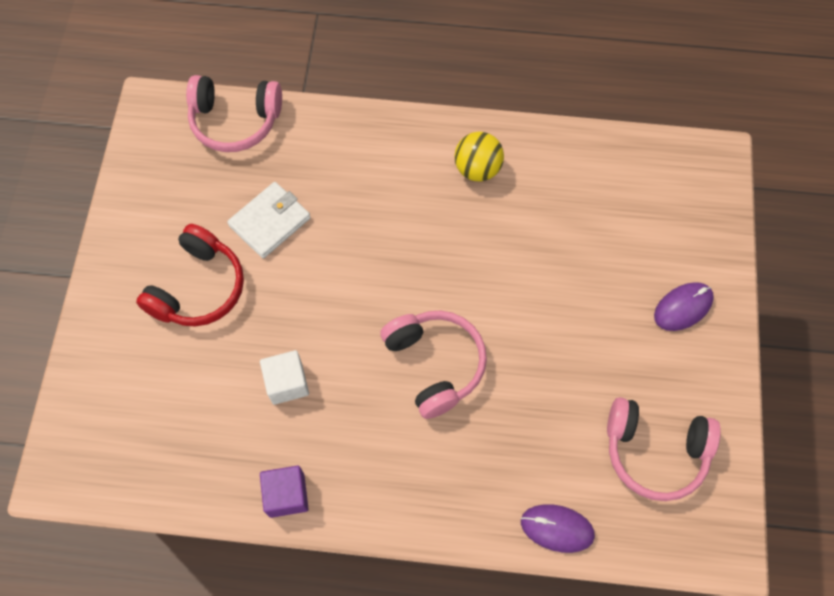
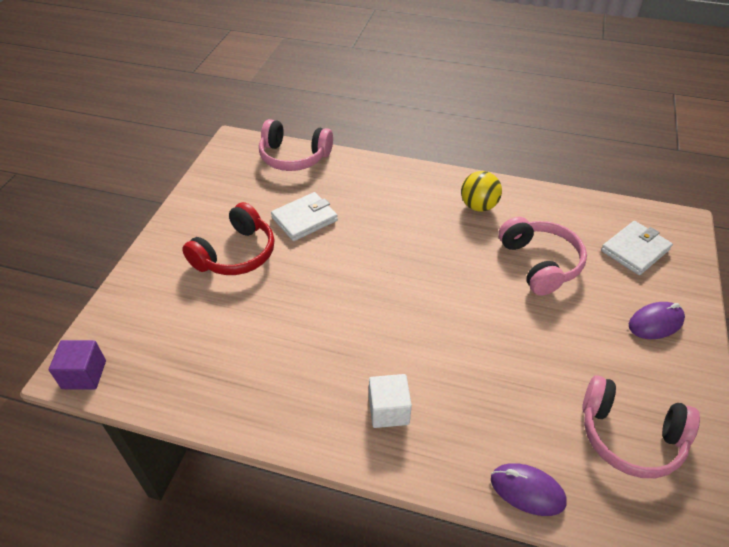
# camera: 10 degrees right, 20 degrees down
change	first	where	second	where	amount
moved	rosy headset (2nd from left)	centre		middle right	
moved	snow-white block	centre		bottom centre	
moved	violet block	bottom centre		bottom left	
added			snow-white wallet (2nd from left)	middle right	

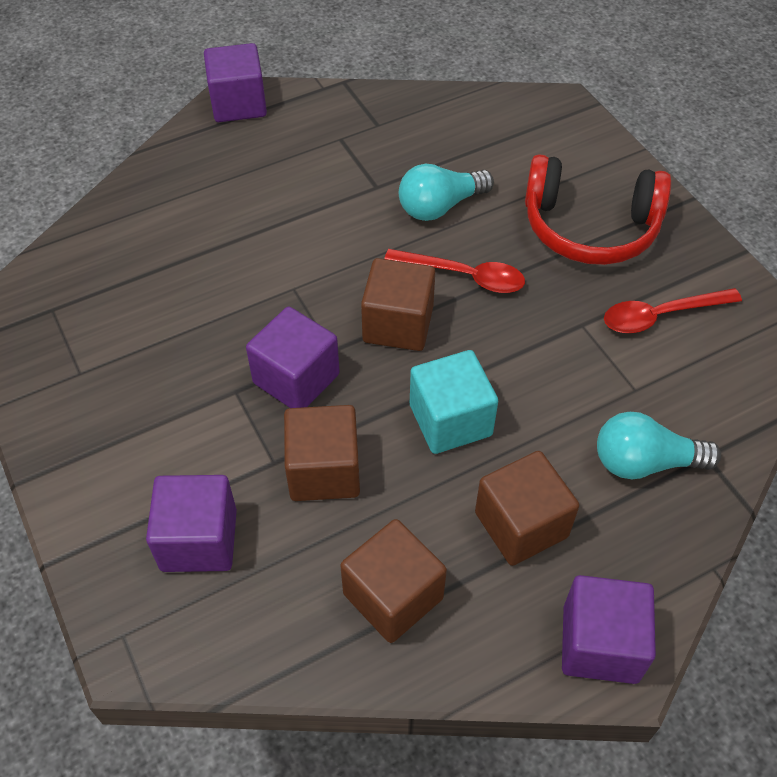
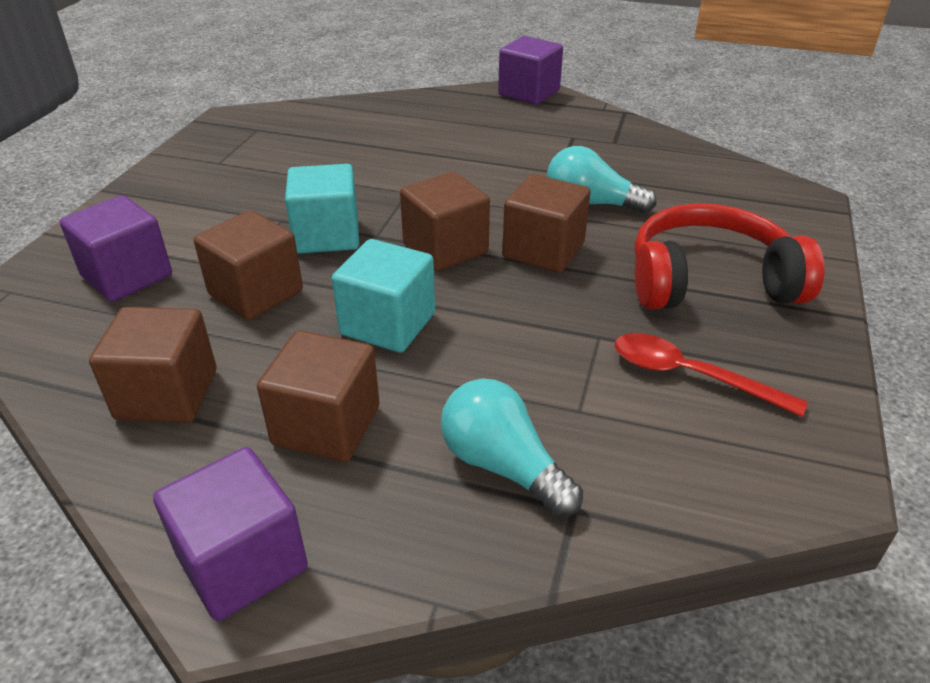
# camera: 45 degrees right, 15 degrees down
change	first	where	second	where	amount
turned	red headset	top right		middle right	120 degrees clockwise
replaced	red tablespoon (1st from left)	centre	russet block (5th from left)	top centre	
recoloured	violet block (3rd from left)	centre	turquoise block (1st from left)	top centre	

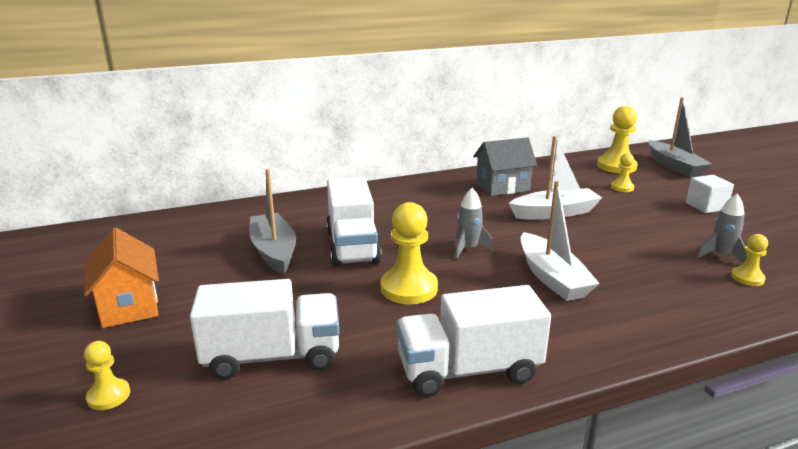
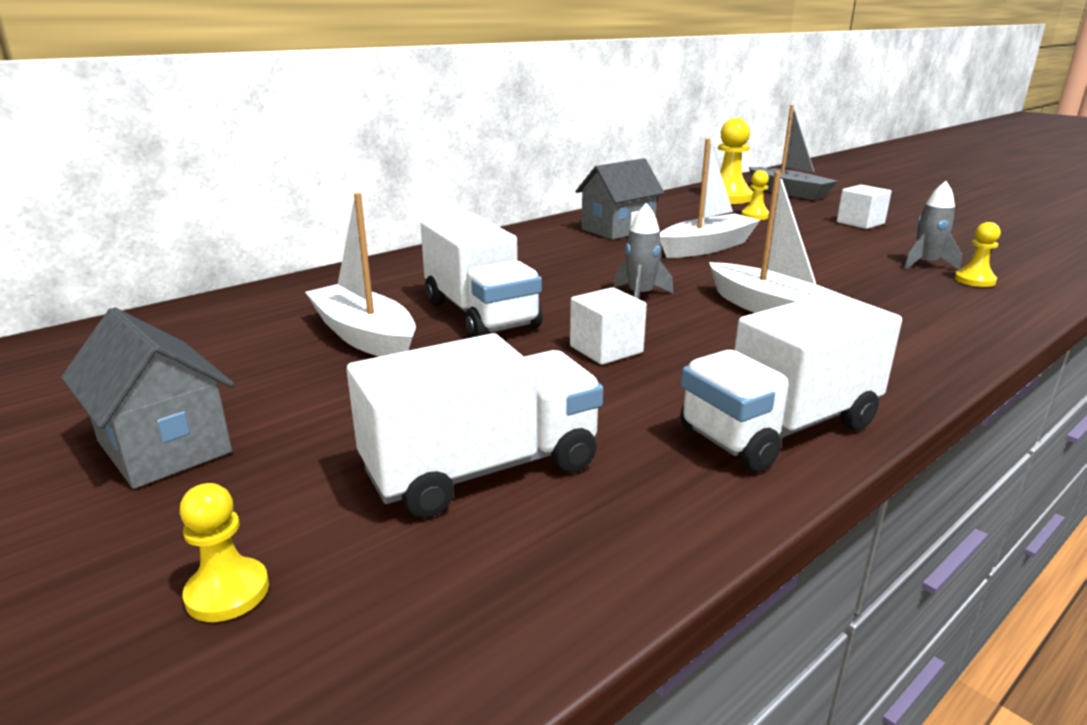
# camera: 20 degrees left, 0 degrees up
change	first	where	second	where	amount
recoloured	grey toy boat (1st from left)	centre	snow-white toy boat (1st from left)	middle left	
replaced	bright yellow chess pawn (2nd from left)	centre	snow-white block (1st from left)	centre	
recoloured	bright orange toy house	middle left	grey toy house (1st from left)	middle left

····················

Repeat the data above word for word, without pictures.

# camera: 10 degrees right, 20 degrees down
change	first	where	second	where	amount
moved	rosy headset (2nd from left)	centre		middle right	
moved	snow-white block	centre		bottom centre	
moved	violet block	bottom centre		bottom left	
added			snow-white wallet (2nd from left)	middle right	

# camera: 45 degrees right, 15 degrees down
change	first	where	second	where	amount
turned	red headset	top right		middle right	120 degrees clockwise
replaced	red tablespoon (1st from left)	centre	russet block (5th from left)	top centre	
recoloured	violet block (3rd from left)	centre	turquoise block (1st from left)	top centre	

# camera: 20 degrees left, 0 degrees up
change	first	where	second	where	amount
recoloured	grey toy boat (1st from left)	centre	snow-white toy boat (1st from left)	middle left	
replaced	bright yellow chess pawn (2nd from left)	centre	snow-white block (1st from left)	centre	
recoloured	bright orange toy house	middle left	grey toy house (1st from left)	middle left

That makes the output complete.